→ **Provided records**
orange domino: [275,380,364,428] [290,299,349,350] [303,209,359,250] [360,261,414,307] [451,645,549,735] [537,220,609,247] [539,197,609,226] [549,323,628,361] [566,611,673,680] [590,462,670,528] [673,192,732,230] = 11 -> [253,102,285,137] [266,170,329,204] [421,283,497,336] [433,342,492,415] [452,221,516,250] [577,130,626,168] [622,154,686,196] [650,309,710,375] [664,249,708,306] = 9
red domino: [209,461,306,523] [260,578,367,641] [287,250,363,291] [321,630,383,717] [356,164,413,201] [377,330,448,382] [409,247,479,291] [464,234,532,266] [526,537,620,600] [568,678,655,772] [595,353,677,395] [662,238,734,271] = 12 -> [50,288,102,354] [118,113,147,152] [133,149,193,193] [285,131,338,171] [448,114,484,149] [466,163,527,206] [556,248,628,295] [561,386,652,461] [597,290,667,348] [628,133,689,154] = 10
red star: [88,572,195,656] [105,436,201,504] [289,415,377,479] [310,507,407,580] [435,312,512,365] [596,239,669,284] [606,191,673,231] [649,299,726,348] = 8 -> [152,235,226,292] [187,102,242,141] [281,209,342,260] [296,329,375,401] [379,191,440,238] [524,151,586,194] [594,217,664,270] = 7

...

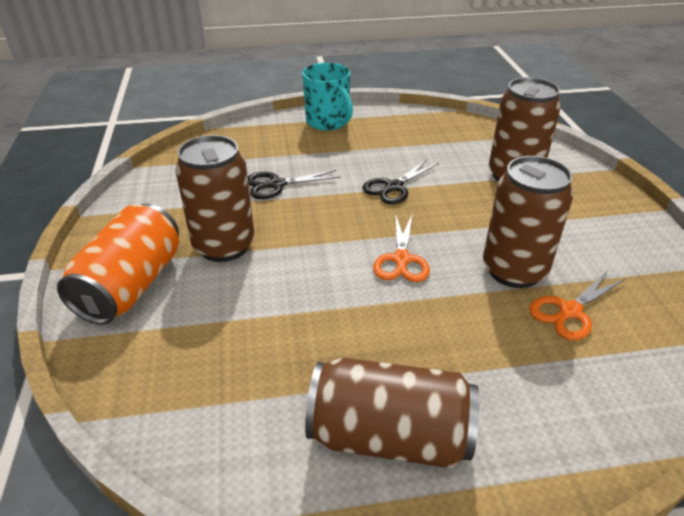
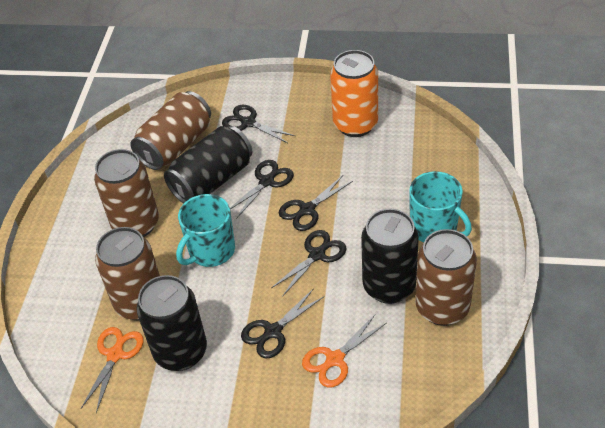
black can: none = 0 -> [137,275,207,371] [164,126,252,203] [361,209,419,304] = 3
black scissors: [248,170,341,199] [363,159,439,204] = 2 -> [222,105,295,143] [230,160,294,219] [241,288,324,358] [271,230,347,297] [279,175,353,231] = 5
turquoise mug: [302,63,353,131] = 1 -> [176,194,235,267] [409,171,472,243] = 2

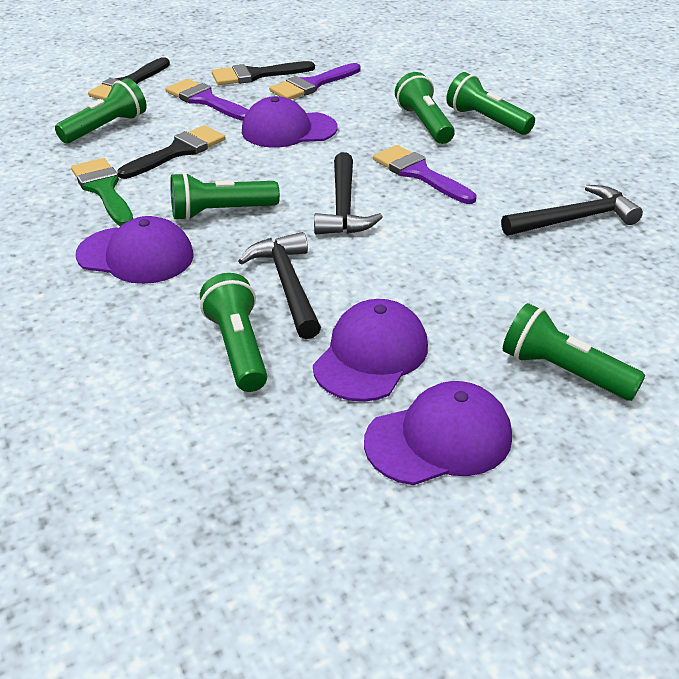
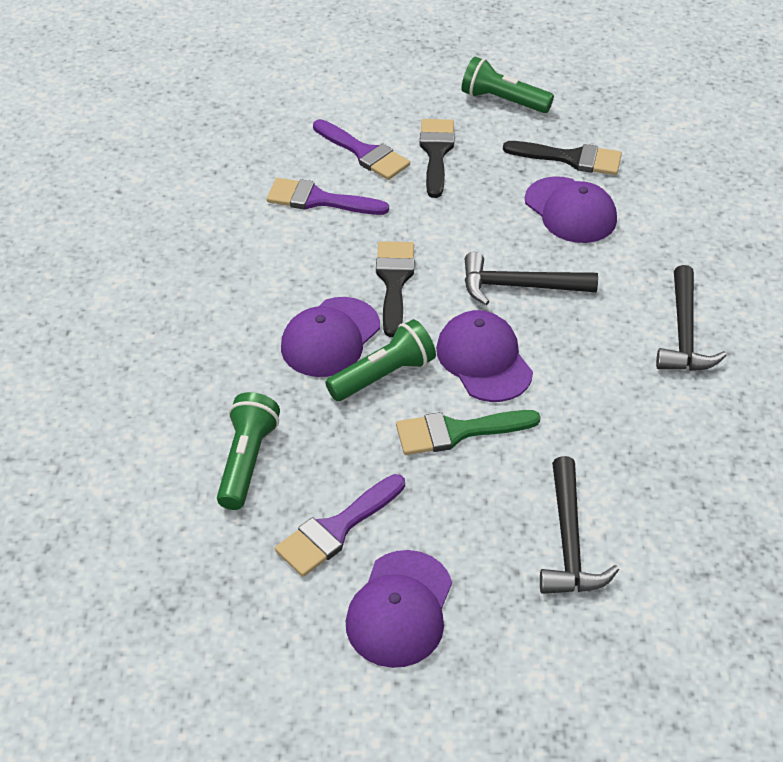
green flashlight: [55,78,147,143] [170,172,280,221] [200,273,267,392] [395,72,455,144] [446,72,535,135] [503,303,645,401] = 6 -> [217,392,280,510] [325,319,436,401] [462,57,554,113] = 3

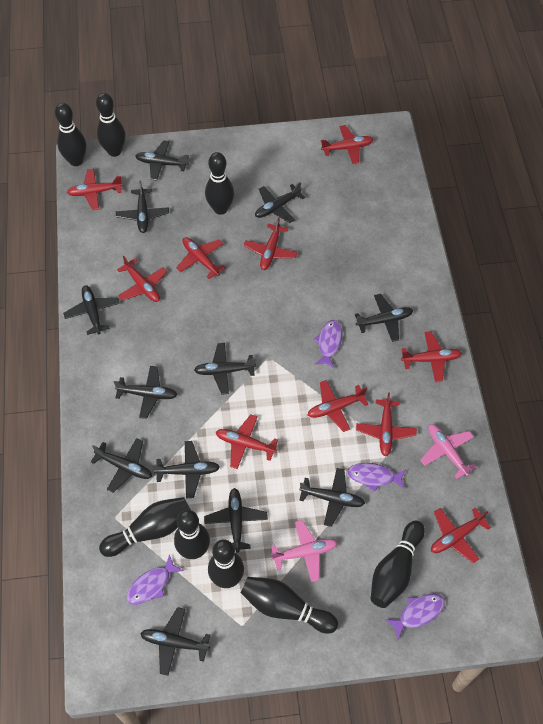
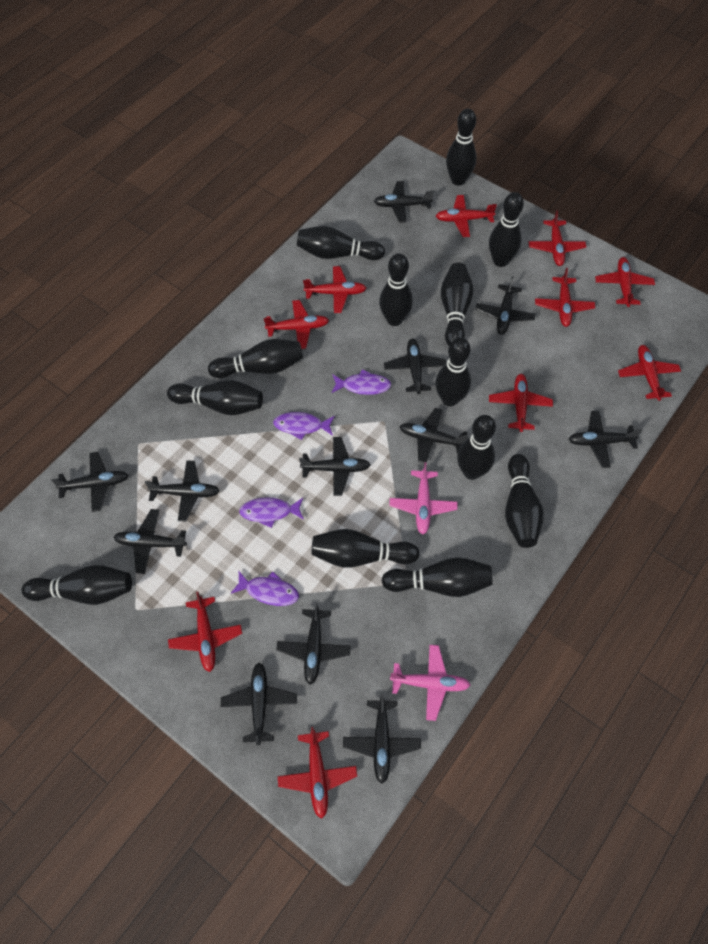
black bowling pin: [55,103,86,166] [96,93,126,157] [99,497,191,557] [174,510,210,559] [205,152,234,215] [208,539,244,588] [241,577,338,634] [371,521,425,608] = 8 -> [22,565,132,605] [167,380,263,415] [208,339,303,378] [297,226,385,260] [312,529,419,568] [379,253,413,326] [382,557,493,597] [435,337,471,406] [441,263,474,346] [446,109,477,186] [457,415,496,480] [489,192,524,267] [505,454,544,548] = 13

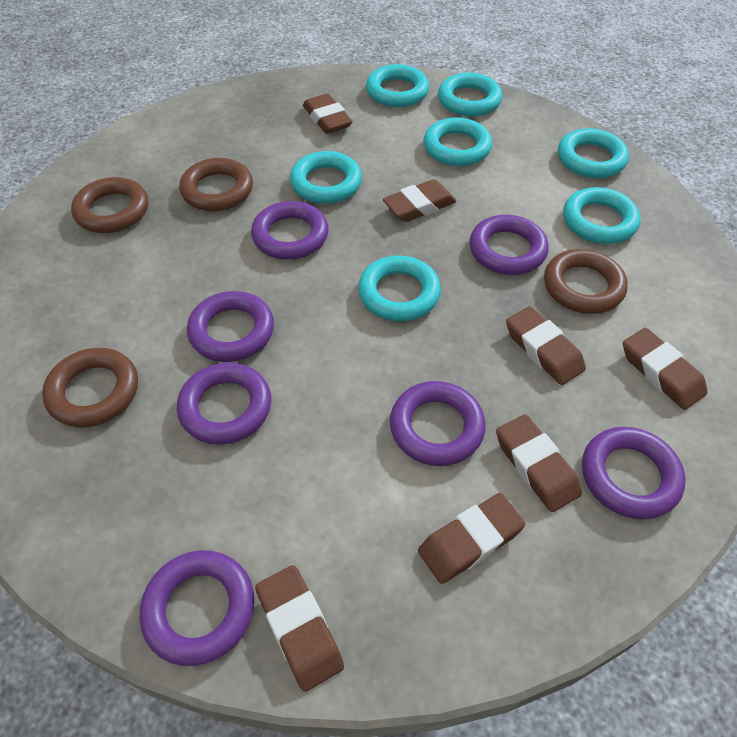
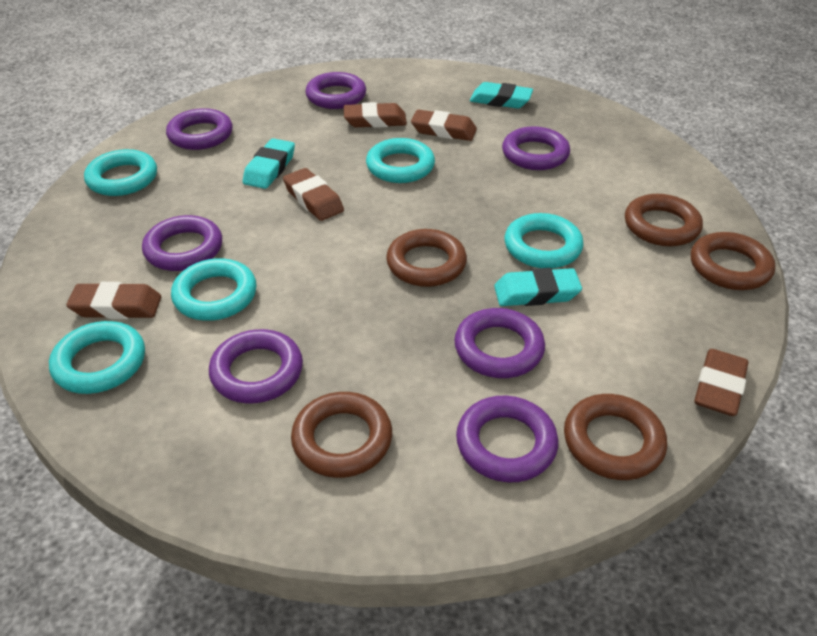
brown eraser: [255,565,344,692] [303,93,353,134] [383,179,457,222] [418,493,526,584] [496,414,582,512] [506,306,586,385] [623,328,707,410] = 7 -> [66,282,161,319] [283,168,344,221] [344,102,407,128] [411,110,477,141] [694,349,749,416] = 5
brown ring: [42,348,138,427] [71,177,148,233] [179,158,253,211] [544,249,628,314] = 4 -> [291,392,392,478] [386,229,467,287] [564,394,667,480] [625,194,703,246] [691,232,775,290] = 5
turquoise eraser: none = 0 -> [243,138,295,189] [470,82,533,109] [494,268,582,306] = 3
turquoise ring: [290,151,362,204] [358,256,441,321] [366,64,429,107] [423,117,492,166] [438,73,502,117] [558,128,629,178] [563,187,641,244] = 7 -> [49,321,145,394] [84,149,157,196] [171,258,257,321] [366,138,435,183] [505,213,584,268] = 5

→ **Problem to solve**
Copy word for word the lines of the records above from the one with "turquoise mug: [302,63,353,131]" up to and including the one with "black bowling pin: [55,103,86,166]". Skip the pictures.

→ **Task answer**
turquoise mug: [302,63,353,131] = 1 -> [176,194,235,267] [409,171,472,243] = 2

green flashlight: [55,78,147,143] [170,172,280,221] [200,273,267,392] [395,72,455,144] [446,72,535,135] [503,303,645,401] = 6 -> [217,392,280,510] [325,319,436,401] [462,57,554,113] = 3

black bowling pin: [55,103,86,166] [96,93,126,157] [99,497,191,557] [174,510,210,559] [205,152,234,215] [208,539,244,588] [241,577,338,634] [371,521,425,608] = 8 -> [22,565,132,605] [167,380,263,415] [208,339,303,378] [297,226,385,260] [312,529,419,568] [379,253,413,326] [382,557,493,597] [435,337,471,406] [441,263,474,346] [446,109,477,186] [457,415,496,480] [489,192,524,267] [505,454,544,548] = 13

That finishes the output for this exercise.